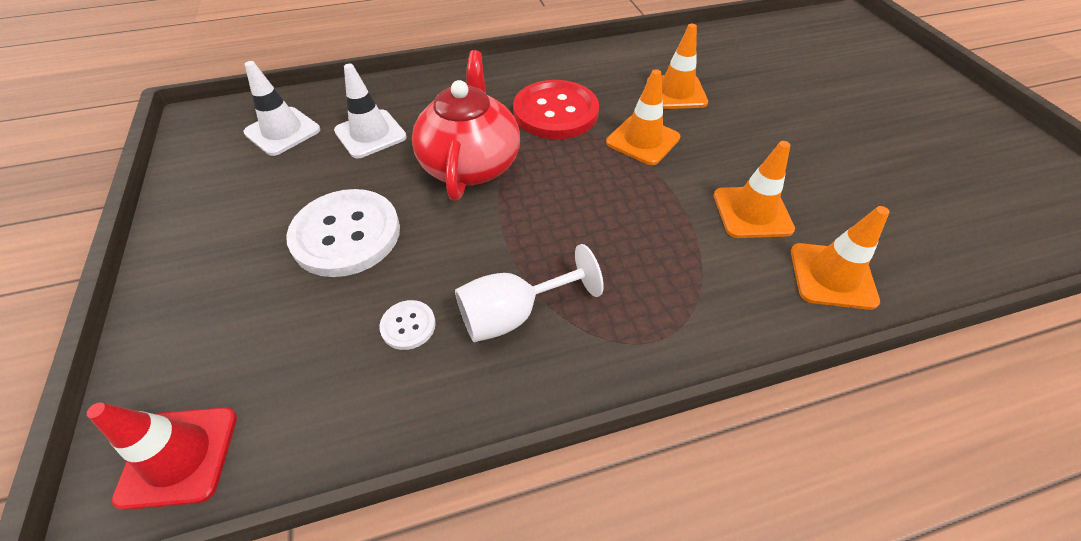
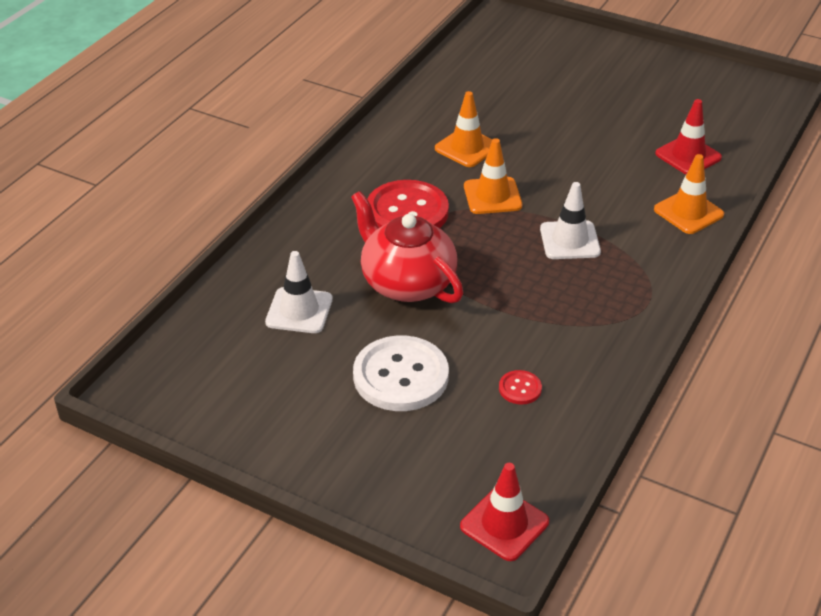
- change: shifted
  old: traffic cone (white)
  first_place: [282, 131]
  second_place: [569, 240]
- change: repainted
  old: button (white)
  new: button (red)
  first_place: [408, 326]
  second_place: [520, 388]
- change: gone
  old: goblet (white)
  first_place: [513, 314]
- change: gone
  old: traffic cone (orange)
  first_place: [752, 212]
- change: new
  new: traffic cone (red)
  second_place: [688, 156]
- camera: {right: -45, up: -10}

----

## Task objective:
If an entry contains a picture, skip the picture and reproduce everything else exactly.

## Exercise solution:
- change: shifted
  old: traffic cone (white)
  first_place: [282, 131]
  second_place: [569, 240]
- change: repainted
  old: button (white)
  new: button (red)
  first_place: [408, 326]
  second_place: [520, 388]
- change: gone
  old: goblet (white)
  first_place: [513, 314]
- change: gone
  old: traffic cone (orange)
  first_place: [752, 212]
- change: new
  new: traffic cone (red)
  second_place: [688, 156]
- camera: {right: -45, up: -10}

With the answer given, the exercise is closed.